Collection entries
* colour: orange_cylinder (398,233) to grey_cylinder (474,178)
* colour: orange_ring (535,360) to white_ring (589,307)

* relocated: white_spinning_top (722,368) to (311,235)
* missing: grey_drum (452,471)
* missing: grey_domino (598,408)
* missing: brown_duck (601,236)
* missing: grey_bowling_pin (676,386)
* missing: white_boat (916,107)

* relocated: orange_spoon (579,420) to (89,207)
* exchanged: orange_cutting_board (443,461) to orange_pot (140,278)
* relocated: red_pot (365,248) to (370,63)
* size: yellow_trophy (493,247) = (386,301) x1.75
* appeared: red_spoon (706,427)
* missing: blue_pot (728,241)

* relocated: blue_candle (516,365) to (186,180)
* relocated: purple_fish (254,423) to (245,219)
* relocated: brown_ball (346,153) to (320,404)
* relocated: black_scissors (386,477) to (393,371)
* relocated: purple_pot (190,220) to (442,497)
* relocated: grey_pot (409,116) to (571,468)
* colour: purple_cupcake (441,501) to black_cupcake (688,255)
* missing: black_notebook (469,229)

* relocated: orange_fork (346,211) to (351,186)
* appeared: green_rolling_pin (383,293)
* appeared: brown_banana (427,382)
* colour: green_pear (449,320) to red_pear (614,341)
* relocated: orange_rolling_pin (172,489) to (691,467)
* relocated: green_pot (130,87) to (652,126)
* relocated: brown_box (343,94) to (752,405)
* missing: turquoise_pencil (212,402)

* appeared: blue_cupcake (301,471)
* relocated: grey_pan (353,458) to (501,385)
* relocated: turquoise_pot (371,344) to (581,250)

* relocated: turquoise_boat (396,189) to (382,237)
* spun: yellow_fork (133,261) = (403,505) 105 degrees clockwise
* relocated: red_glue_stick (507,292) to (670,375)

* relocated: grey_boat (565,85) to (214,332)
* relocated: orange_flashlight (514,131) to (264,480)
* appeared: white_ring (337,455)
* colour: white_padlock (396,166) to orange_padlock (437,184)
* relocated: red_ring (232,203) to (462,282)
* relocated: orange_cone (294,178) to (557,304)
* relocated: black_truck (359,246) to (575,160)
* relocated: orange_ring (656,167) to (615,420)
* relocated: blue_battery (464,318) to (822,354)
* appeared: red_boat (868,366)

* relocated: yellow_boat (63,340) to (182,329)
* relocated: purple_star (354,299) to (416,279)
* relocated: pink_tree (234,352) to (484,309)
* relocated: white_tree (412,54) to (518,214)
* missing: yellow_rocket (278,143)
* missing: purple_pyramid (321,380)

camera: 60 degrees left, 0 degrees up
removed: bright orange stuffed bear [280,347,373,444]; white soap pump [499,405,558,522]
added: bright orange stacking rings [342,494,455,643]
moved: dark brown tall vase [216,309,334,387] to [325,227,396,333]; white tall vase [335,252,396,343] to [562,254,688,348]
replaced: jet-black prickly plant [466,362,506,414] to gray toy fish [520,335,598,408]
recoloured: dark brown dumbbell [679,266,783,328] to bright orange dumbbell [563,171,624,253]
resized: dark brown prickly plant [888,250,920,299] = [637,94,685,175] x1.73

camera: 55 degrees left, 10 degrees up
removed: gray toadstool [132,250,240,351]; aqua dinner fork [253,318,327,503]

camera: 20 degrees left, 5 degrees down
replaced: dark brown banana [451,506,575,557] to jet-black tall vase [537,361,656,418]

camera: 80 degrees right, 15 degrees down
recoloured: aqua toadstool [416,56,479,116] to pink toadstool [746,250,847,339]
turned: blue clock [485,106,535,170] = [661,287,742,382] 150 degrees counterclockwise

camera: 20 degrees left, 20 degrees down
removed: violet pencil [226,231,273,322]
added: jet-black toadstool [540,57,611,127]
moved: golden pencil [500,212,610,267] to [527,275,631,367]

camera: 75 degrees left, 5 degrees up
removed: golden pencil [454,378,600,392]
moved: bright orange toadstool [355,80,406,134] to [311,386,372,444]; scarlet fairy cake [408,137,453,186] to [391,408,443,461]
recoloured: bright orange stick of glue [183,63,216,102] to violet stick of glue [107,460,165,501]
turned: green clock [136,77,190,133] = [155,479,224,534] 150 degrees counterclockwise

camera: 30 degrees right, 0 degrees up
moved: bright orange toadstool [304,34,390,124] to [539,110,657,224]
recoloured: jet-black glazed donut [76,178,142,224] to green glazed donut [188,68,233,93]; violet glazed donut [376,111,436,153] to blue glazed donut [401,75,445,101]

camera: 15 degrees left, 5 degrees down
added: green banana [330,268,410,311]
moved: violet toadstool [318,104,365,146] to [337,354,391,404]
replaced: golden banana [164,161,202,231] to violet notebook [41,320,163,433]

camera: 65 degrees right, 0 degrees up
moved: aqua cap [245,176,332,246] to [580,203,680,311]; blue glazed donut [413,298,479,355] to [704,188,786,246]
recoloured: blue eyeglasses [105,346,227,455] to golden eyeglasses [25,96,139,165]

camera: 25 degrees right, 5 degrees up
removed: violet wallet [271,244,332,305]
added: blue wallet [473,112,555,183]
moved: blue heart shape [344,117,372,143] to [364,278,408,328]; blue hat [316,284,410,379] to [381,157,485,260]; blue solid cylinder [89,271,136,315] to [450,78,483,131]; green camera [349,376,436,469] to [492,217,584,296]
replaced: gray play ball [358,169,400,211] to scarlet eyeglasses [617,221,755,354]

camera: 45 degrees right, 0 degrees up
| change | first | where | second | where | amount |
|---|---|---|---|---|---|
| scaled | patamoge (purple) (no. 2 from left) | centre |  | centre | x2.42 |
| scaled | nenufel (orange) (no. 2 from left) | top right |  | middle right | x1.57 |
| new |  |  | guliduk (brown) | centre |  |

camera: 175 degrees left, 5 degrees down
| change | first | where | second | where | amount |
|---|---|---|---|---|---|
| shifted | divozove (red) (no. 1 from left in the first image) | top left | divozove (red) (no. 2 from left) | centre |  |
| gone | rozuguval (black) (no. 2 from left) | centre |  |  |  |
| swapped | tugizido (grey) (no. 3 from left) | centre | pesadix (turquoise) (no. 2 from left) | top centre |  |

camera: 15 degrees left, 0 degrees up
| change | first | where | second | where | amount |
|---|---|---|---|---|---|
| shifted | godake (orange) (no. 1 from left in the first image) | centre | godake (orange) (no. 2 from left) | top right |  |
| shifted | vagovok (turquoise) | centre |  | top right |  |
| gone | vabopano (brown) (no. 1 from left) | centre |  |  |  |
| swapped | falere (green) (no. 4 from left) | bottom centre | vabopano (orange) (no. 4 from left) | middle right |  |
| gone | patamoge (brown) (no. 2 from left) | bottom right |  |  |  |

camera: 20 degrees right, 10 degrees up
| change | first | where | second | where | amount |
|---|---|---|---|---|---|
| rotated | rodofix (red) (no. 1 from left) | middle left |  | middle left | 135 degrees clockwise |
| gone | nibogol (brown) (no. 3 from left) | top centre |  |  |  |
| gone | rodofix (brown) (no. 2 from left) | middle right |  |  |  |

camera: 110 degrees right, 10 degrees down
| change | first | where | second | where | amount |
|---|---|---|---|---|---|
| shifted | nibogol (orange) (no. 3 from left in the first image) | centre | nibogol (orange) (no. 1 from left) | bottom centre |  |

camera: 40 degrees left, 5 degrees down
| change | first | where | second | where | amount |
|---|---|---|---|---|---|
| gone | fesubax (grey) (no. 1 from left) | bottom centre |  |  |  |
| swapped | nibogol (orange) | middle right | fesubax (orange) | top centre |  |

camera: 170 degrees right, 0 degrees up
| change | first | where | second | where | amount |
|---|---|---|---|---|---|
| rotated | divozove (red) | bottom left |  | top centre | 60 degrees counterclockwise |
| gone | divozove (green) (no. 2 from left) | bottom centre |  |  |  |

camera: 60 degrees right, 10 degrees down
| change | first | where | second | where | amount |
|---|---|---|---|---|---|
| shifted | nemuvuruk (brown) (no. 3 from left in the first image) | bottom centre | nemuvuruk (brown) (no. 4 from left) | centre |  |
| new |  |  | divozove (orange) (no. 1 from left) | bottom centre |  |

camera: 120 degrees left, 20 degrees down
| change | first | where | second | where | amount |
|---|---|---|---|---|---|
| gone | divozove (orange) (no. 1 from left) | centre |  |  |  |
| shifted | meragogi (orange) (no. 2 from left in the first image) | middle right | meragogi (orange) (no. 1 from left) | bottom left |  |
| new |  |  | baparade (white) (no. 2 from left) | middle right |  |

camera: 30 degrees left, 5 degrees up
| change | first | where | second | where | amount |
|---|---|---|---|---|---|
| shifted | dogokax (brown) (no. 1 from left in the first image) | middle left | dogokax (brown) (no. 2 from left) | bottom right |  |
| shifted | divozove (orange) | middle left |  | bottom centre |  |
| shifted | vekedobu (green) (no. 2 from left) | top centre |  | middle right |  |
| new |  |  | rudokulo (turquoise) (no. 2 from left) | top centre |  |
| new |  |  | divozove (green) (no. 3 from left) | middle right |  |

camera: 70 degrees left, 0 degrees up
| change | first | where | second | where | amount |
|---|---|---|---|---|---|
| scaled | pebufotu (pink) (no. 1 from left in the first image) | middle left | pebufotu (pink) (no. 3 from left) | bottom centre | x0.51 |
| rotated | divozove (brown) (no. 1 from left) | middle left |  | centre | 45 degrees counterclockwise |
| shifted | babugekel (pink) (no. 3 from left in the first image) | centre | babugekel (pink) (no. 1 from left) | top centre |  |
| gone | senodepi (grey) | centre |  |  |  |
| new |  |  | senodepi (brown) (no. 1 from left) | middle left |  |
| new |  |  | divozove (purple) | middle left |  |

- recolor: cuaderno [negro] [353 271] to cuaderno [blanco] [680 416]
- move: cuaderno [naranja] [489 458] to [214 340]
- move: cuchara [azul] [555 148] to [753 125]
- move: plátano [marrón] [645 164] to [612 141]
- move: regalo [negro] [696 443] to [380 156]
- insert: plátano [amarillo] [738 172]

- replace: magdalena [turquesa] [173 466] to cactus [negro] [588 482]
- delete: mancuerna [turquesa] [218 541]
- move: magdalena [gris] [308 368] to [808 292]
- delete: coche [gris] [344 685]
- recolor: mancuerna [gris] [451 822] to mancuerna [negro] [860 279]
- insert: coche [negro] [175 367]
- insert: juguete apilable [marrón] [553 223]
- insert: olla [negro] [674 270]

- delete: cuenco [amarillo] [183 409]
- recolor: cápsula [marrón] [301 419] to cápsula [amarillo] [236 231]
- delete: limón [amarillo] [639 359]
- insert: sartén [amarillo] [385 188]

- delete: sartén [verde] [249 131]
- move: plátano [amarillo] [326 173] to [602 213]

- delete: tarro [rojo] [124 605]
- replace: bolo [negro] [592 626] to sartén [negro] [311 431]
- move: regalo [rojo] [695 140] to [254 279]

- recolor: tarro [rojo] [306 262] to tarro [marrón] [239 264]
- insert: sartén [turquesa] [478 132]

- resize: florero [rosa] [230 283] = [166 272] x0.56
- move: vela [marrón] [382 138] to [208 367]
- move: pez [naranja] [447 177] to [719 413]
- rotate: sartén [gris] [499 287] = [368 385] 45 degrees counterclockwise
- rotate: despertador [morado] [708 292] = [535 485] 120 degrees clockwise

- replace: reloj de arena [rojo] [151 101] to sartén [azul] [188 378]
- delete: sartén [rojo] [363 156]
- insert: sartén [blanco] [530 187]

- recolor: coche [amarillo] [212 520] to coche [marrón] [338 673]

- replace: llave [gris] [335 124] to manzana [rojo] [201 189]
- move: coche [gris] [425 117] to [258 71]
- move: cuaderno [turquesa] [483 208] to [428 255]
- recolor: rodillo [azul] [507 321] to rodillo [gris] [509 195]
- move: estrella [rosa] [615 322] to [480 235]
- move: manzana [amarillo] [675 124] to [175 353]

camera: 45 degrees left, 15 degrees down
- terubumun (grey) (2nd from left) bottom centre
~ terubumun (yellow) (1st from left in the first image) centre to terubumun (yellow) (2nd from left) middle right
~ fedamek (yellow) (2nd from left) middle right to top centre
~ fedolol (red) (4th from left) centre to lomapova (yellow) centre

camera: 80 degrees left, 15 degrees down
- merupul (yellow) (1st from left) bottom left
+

Task instructions> Using the records above, set down exactly the lines from the one with "added: bright orange" through the one with "recoloured: dark brown", inclusive, and nothing more.

Result of this task>
added: bright orange stacking rings [342,494,455,643]
moved: dark brown tall vase [216,309,334,387] to [325,227,396,333]; white tall vase [335,252,396,343] to [562,254,688,348]
replaced: jet-black prickly plant [466,362,506,414] to gray toy fish [520,335,598,408]
recoloured: dark brown dumbbell [679,266,783,328] to bright orange dumbbell [563,171,624,253]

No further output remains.